*** INFORMATION SUPPLIED Section Begins ***

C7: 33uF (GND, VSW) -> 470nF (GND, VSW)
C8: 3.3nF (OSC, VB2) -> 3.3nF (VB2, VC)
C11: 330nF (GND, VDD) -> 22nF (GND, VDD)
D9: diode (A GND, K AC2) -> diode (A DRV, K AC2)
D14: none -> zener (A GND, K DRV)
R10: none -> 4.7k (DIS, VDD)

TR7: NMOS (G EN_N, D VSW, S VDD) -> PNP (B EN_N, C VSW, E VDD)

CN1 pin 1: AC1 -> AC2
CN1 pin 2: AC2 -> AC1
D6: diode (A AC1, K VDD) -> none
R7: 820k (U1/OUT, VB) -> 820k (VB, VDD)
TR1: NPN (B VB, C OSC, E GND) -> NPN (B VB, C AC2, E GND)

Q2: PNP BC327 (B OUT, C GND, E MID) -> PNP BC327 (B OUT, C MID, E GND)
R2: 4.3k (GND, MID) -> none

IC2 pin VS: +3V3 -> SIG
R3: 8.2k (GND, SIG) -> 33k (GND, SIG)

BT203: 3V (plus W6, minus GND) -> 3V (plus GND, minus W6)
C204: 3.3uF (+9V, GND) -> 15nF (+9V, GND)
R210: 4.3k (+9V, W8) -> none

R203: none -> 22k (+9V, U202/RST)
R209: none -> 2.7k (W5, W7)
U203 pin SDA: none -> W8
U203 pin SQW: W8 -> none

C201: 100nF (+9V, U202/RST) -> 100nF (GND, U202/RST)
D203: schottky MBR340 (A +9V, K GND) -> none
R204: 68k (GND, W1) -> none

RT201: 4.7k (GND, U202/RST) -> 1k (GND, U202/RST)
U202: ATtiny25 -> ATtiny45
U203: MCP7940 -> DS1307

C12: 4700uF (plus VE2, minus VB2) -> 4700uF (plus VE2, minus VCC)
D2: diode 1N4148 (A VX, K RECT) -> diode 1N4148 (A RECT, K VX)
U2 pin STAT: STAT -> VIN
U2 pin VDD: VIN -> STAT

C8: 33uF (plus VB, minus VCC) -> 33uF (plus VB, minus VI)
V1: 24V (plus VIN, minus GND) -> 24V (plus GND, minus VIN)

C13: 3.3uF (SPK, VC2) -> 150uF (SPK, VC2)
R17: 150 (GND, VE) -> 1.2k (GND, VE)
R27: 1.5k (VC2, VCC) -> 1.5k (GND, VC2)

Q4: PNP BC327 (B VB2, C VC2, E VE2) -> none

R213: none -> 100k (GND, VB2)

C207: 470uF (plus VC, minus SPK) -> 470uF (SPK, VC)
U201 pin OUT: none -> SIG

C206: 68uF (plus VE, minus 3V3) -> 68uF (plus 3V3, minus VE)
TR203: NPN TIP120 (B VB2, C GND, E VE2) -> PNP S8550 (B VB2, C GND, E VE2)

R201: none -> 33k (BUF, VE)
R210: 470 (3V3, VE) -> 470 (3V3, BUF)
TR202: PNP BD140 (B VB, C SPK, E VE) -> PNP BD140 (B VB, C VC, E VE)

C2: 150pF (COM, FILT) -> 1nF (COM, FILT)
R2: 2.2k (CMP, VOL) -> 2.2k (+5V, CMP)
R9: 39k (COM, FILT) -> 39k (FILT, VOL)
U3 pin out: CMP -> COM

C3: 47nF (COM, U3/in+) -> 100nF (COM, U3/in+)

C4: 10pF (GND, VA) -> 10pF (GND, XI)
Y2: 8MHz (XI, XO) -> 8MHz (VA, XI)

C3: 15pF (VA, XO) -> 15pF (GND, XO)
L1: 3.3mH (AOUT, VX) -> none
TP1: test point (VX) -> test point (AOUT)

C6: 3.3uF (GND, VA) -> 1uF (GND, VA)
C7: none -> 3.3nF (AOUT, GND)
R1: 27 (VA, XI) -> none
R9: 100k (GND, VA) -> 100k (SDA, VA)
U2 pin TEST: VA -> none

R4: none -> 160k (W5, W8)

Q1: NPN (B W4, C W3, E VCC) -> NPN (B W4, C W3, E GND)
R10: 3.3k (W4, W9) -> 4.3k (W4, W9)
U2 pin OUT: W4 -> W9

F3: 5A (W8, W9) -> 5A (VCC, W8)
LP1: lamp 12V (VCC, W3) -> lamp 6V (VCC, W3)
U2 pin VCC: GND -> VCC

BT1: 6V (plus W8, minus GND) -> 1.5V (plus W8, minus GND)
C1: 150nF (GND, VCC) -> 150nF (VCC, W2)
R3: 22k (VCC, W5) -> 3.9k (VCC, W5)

*** INFORMATION SUPPLIED Section Ends ***

» **EXERCISE OBJECTIVE**:
Begin with the line above that has "R209: none -> 2.7k (W5, W7)" and continue through the line that has "R210: 470 (3V3, VE) -> 470 (3V3, BUF)", setting each one down exactly. Stop there.

» **TASK ANSWER**:
R209: none -> 2.7k (W5, W7)
U203 pin SDA: none -> W8
U203 pin SQW: W8 -> none

C201: 100nF (+9V, U202/RST) -> 100nF (GND, U202/RST)
D203: schottky MBR340 (A +9V, K GND) -> none
R204: 68k (GND, W1) -> none

RT201: 4.7k (GND, U202/RST) -> 1k (GND, U202/RST)
U202: ATtiny25 -> ATtiny45
U203: MCP7940 -> DS1307

C12: 4700uF (plus VE2, minus VB2) -> 4700uF (plus VE2, minus VCC)
D2: diode 1N4148 (A VX, K RECT) -> diode 1N4148 (A RECT, K VX)
U2 pin STAT: STAT -> VIN
U2 pin VDD: VIN -> STAT

C8: 33uF (plus VB, minus VCC) -> 33uF (plus VB, minus VI)
V1: 24V (plus VIN, minus GND) -> 24V (plus GND, minus VIN)

C13: 3.3uF (SPK, VC2) -> 150uF (SPK, VC2)
R17: 150 (GND, VE) -> 1.2k (GND, VE)
R27: 1.5k (VC2, VCC) -> 1.5k (GND, VC2)

Q4: PNP BC327 (B VB2, C VC2, E VE2) -> none

R213: none -> 100k (GND, VB2)

C207: 470uF (plus VC, minus SPK) -> 470uF (SPK, VC)
U201 pin OUT: none -> SIG

C206: 68uF (plus VE, minus 3V3) -> 68uF (plus 3V3, minus VE)
TR203: NPN TIP120 (B VB2, C GND, E VE2) -> PNP S8550 (B VB2, C GND, E VE2)

R201: none -> 33k (BUF, VE)
R210: 470 (3V3, VE) -> 470 (3V3, BUF)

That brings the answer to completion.